Problem requirements:
The answer must repeat every record exactly, with no pictures in it.

Materials provided:
----------------------------------------

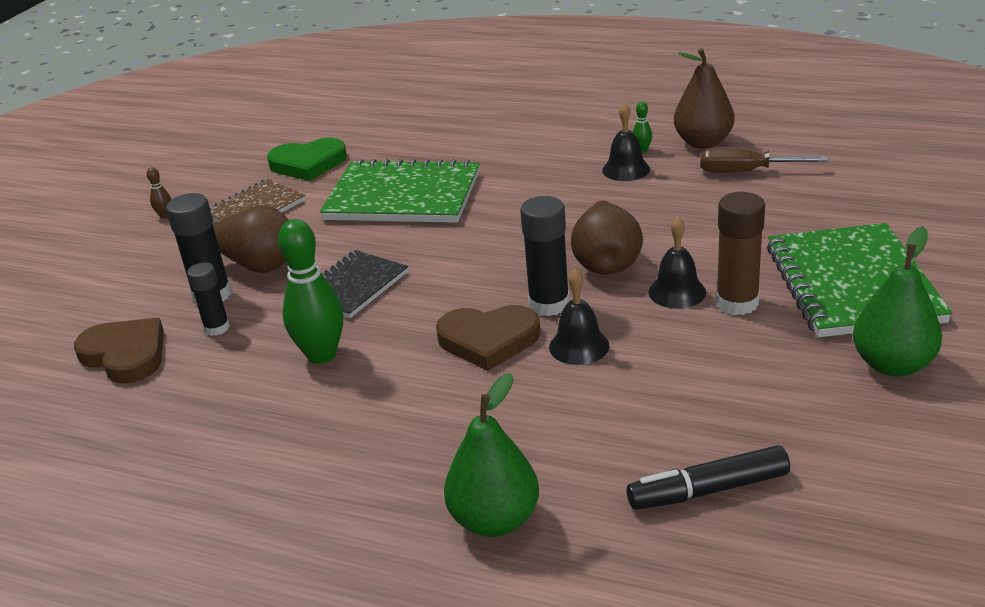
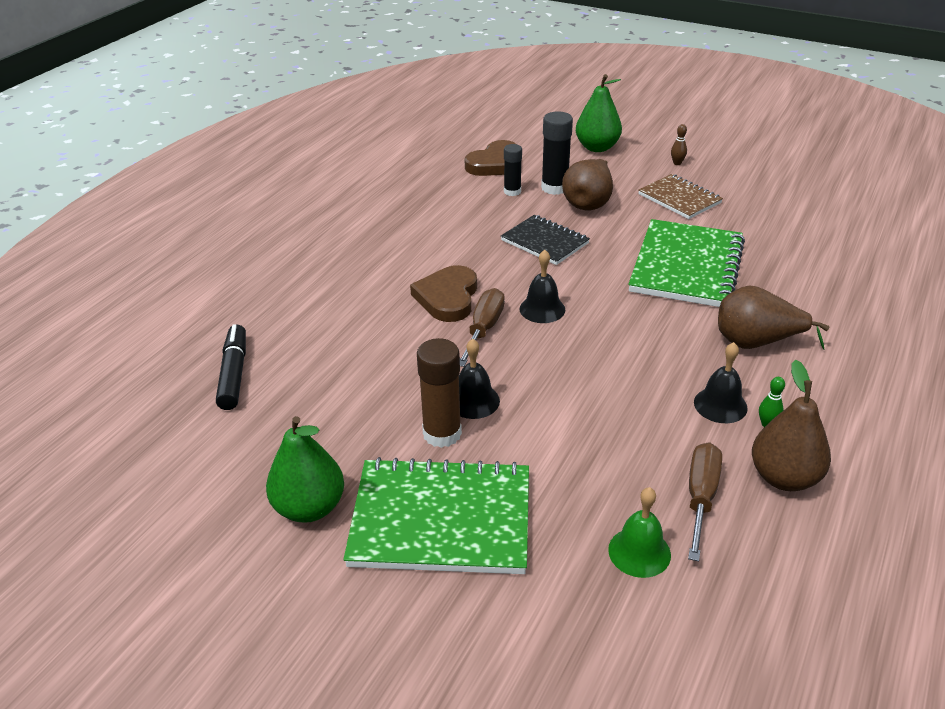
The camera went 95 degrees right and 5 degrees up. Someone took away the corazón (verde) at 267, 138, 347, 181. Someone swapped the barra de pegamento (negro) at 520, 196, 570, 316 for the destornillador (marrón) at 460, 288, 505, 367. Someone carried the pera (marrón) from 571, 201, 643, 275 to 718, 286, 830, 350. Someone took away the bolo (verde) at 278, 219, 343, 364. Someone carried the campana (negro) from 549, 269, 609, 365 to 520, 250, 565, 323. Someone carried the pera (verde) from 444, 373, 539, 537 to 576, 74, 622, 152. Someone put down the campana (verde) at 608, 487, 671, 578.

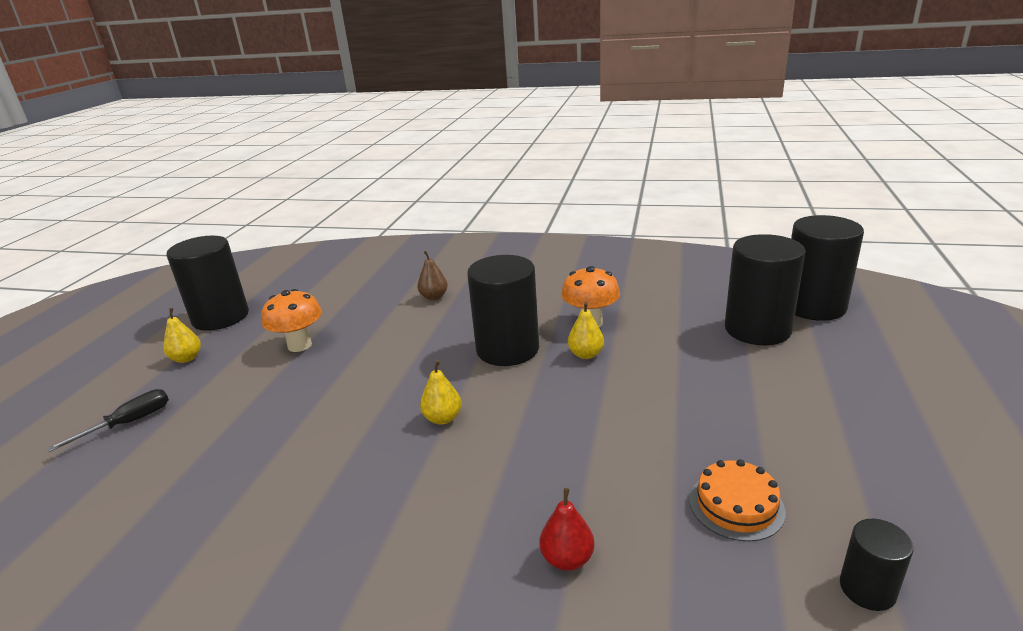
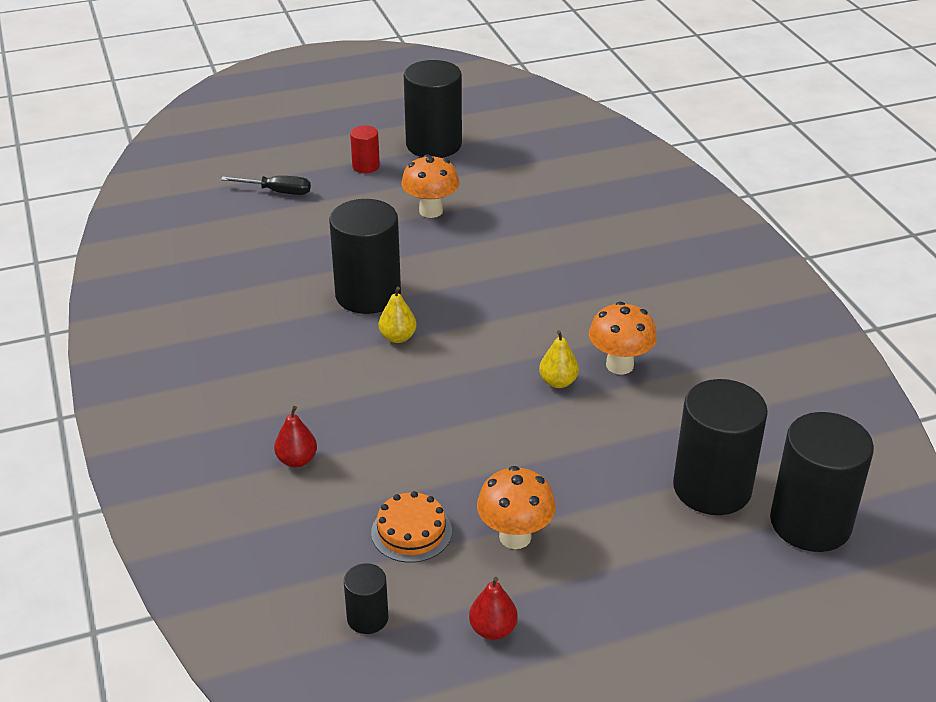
The camera went 55 degrees right and 10 degrees up. Someone took away the pera (marrón) at 417, 251, 448, 300. Someone carried the cilindro (negro) from 467, 255, 539, 366 to 329, 199, 401, 314. Someone swapped the pera (amarillo) at 163, 308, 201, 363 for the cilindro (rojo) at 350, 126, 380, 173. Someone put down the seta (naranja) at 477, 466, 556, 549. Someone put down the pera (rojo) at 469, 577, 518, 640.

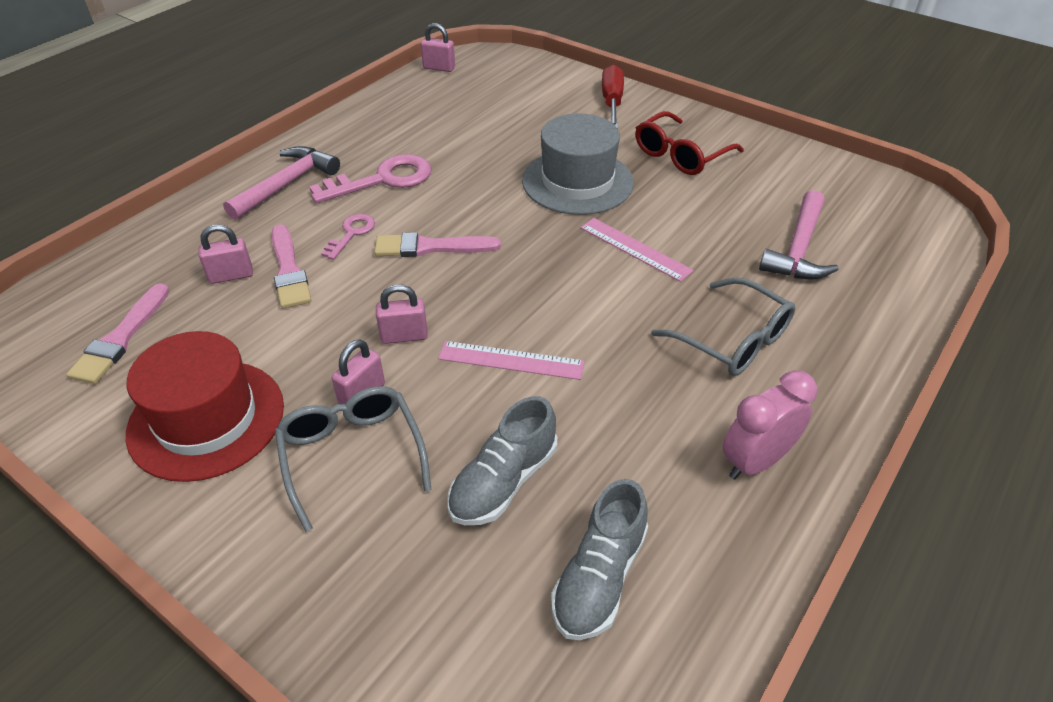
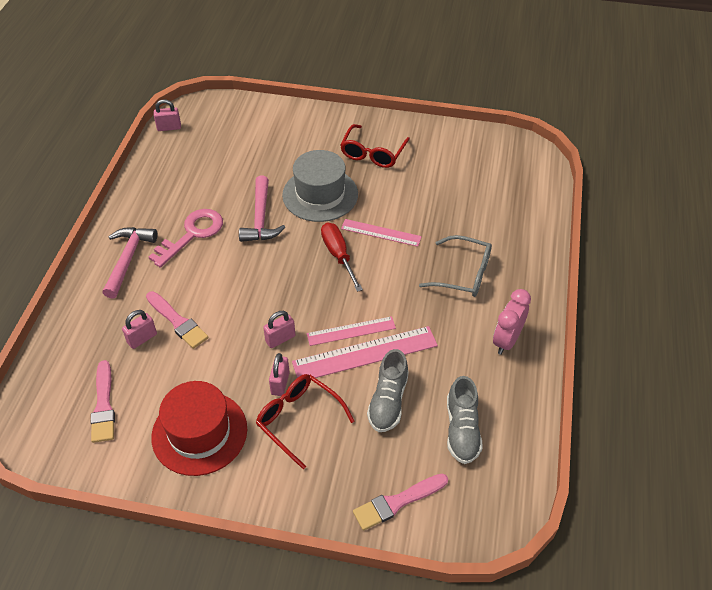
The camera went 25 degrees left and 5 degrees up. Someone carried the destornillador (rojo) from 602, 65, 624, 129 to 321, 223, 363, 292. Someone carried the martillo (rosa) from 759, 190, 839, 279 to 239, 175, 286, 242. Someone took away the llave (rosa) at 321, 214, 375, 260. Someone carried the pincel (rosa) from 374, 232, 501, 257 to 353, 474, 448, 531. Someone repainted the gafas (gris) at 275, 386, 432, 532, which became the gafas (rojo) at 256, 374, 355, 469. Someone put down the regla (rosa) at 292, 326, 438, 378.

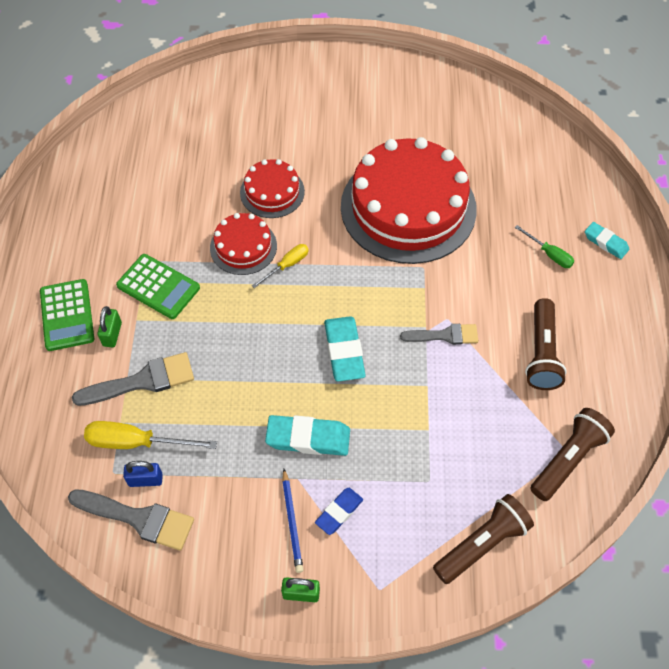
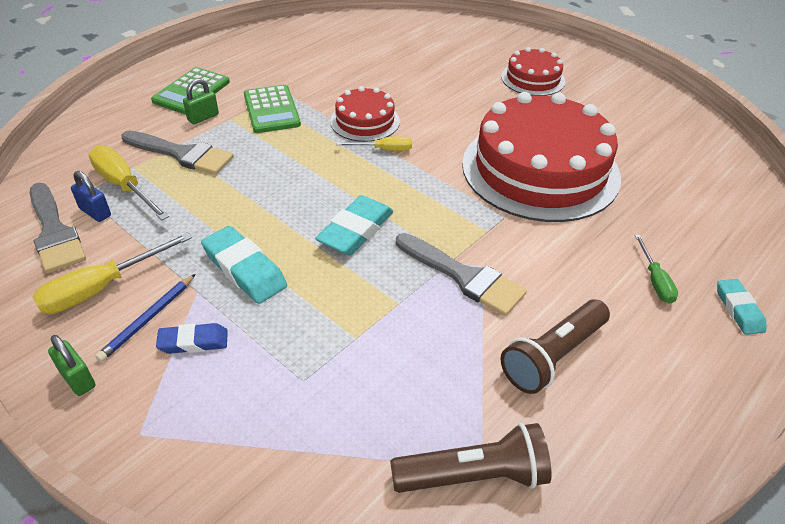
The camera went 40 degrees right and 15 degrees down. Someone carried the tarta (rojo) from 240, 159, 305, 218 to 501, 47, 565, 96. Someone scaled the pincel (gris) at 400, 324, 478, 345 by 1.51. Someone took away the lámpara de mano (marrón) at 433, 494, 534, 584. Someone put down the destornillador (amarillo) at 33, 232, 192, 314.

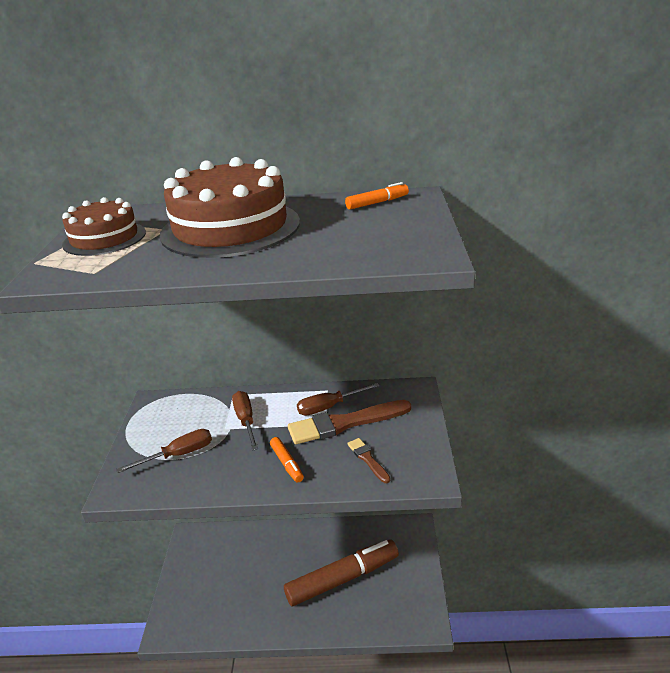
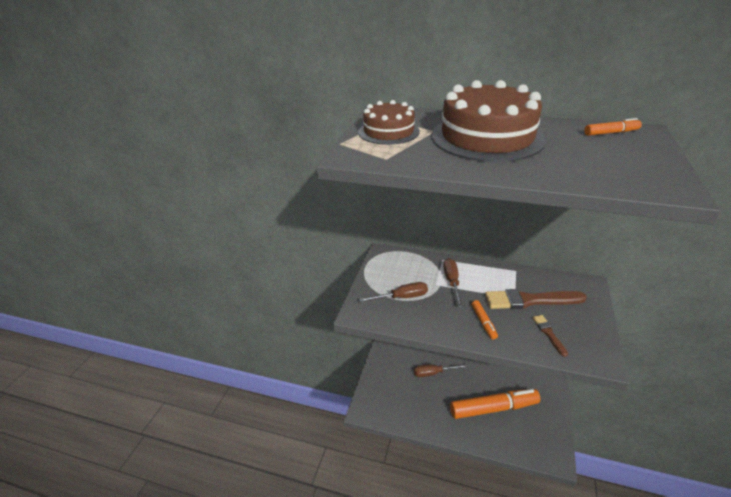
The camera went 15 degrees right and 5 degrees up. Someone carried the destornillador (marrón) from 297, 383, 380, 416 to 414, 364, 468, 377. Someone repainted the rotulador (marrón) at 284, 539, 399, 606, which became the rotulador (naranja) at 450, 389, 541, 419.

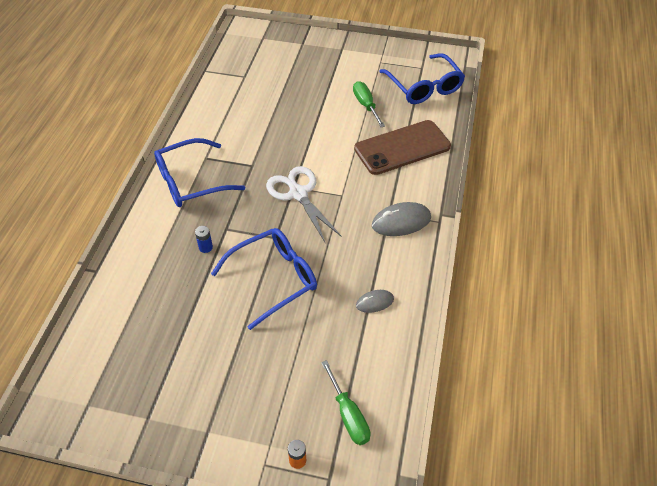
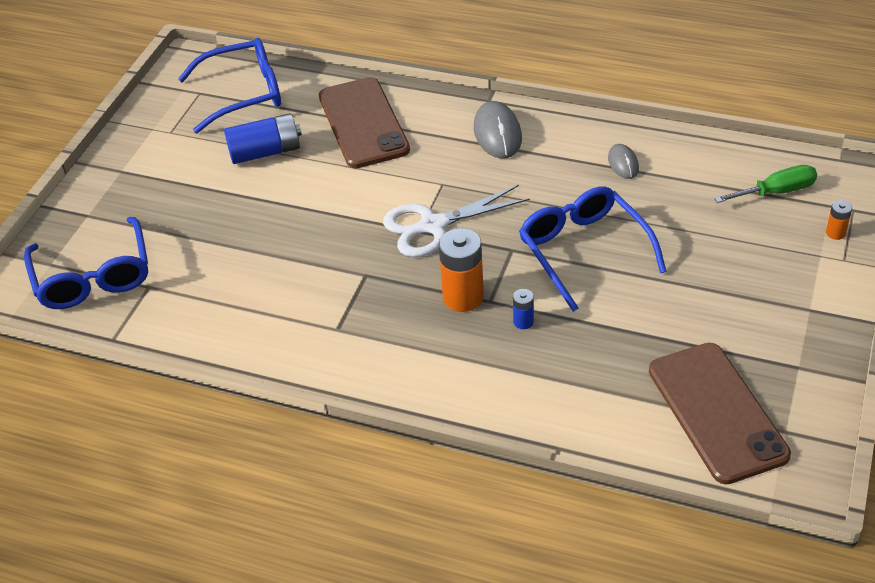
The camera went 80 degrees left and 5 degrees down. Someone swapped the destornillador (verde) at 353, 81, 385, 127 for the pila (azul) at 224, 113, 302, 164. Someone carried the gafas (azul) from 154, 138, 245, 207 to 24, 217, 148, 309. Someone put down the pila (naranja) at 439, 228, 484, 312. Someone put down the móvil (marrón) at 649, 343, 791, 484.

----------------------------------------

Reply:
The camera went 95 degrees right and 5 degrees up. Someone took away the corazón (verde) at 267, 138, 347, 181. Someone swapped the barra de pegamento (negro) at 520, 196, 570, 316 for the destornillador (marrón) at 460, 288, 505, 367. Someone carried the pera (marrón) from 571, 201, 643, 275 to 718, 286, 830, 350. Someone took away the bolo (verde) at 278, 219, 343, 364. Someone carried the campana (negro) from 549, 269, 609, 365 to 520, 250, 565, 323. Someone carried the pera (verde) from 444, 373, 539, 537 to 576, 74, 622, 152. Someone put down the campana (verde) at 608, 487, 671, 578.

The camera went 55 degrees right and 10 degrees up. Someone took away the pera (marrón) at 417, 251, 448, 300. Someone carried the cilindro (negro) from 467, 255, 539, 366 to 329, 199, 401, 314. Someone swapped the pera (amarillo) at 163, 308, 201, 363 for the cilindro (rojo) at 350, 126, 380, 173. Someone put down the seta (naranja) at 477, 466, 556, 549. Someone put down the pera (rojo) at 469, 577, 518, 640.

The camera went 25 degrees left and 5 degrees up. Someone carried the destornillador (rojo) from 602, 65, 624, 129 to 321, 223, 363, 292. Someone carried the martillo (rosa) from 759, 190, 839, 279 to 239, 175, 286, 242. Someone took away the llave (rosa) at 321, 214, 375, 260. Someone carried the pincel (rosa) from 374, 232, 501, 257 to 353, 474, 448, 531. Someone repainted the gafas (gris) at 275, 386, 432, 532, which became the gafas (rojo) at 256, 374, 355, 469. Someone put down the regla (rosa) at 292, 326, 438, 378.

The camera went 40 degrees right and 15 degrees down. Someone carried the tarta (rojo) from 240, 159, 305, 218 to 501, 47, 565, 96. Someone scaled the pincel (gris) at 400, 324, 478, 345 by 1.51. Someone took away the lámpara de mano (marrón) at 433, 494, 534, 584. Someone put down the destornillador (amarillo) at 33, 232, 192, 314.

The camera went 15 degrees right and 5 degrees up. Someone carried the destornillador (marrón) from 297, 383, 380, 416 to 414, 364, 468, 377. Someone repainted the rotulador (marrón) at 284, 539, 399, 606, which became the rotulador (naranja) at 450, 389, 541, 419.

The camera went 80 degrees left and 5 degrees down. Someone swapped the destornillador (verde) at 353, 81, 385, 127 for the pila (azul) at 224, 113, 302, 164. Someone carried the gafas (azul) from 154, 138, 245, 207 to 24, 217, 148, 309. Someone put down the pila (naranja) at 439, 228, 484, 312. Someone put down the móvil (marrón) at 649, 343, 791, 484.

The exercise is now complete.